====== DATASET ENTRIES

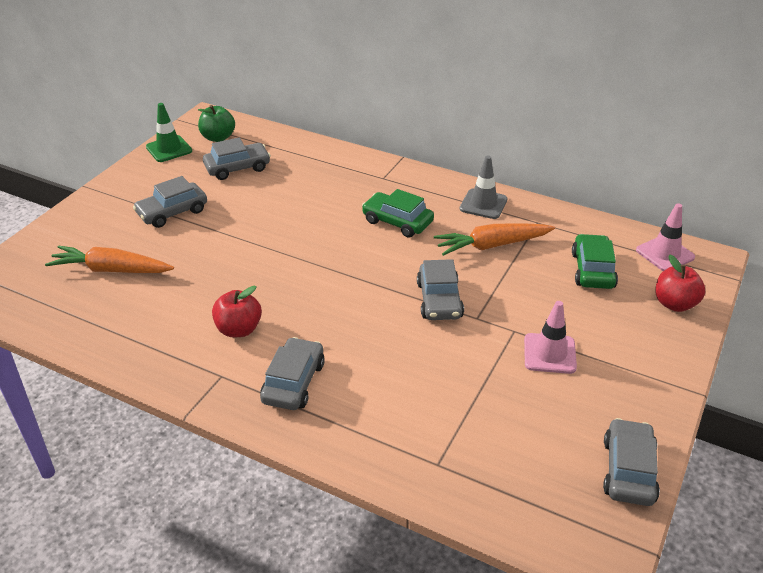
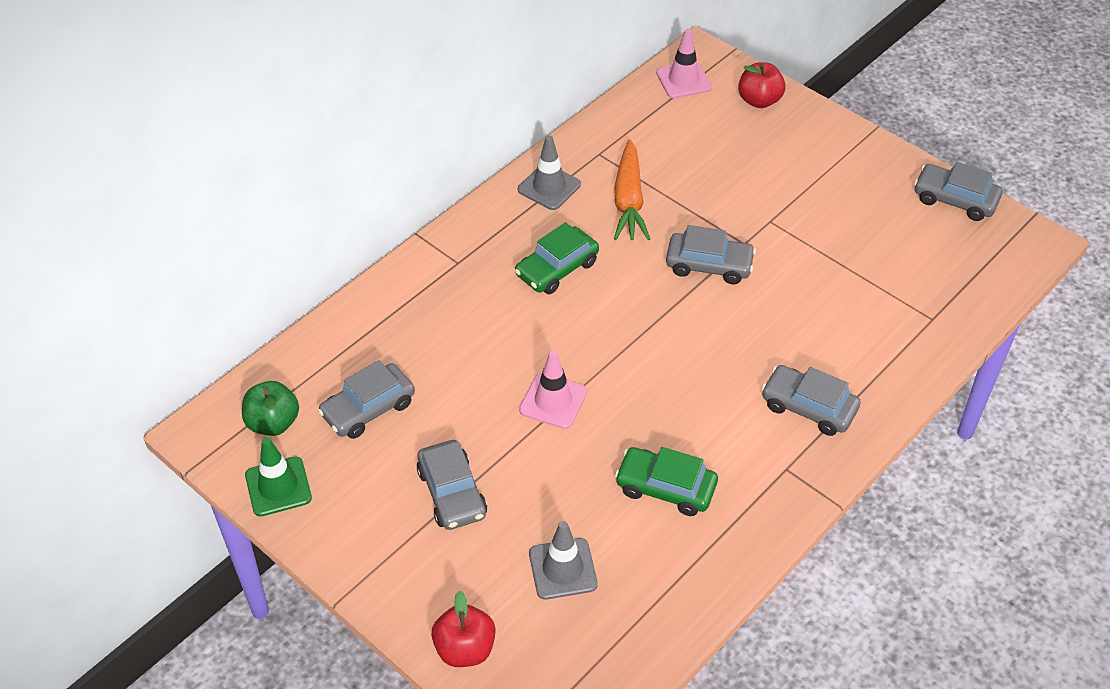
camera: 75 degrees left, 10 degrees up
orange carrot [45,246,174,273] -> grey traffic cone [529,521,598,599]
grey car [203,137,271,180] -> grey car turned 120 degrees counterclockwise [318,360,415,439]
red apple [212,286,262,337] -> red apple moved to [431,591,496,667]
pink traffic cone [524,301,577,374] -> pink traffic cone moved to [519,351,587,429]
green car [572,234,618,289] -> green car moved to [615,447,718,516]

============
====== DATASET ENTRIES

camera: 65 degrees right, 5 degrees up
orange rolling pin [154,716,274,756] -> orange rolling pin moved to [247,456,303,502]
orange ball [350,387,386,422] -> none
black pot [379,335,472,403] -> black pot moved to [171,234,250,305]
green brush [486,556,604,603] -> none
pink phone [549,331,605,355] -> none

============

AIM OF THE EXERCISE:
An exact, complete copy of the lines above from the one with "orange carrot [45,246,174,273]" through the one with "green car [572,234,618,289]" is the whole answer.

RESULT OF THE EXERCISE:
orange carrot [45,246,174,273] -> grey traffic cone [529,521,598,599]
grey car [203,137,271,180] -> grey car turned 120 degrees counterclockwise [318,360,415,439]
red apple [212,286,262,337] -> red apple moved to [431,591,496,667]
pink traffic cone [524,301,577,374] -> pink traffic cone moved to [519,351,587,429]
green car [572,234,618,289] -> green car moved to [615,447,718,516]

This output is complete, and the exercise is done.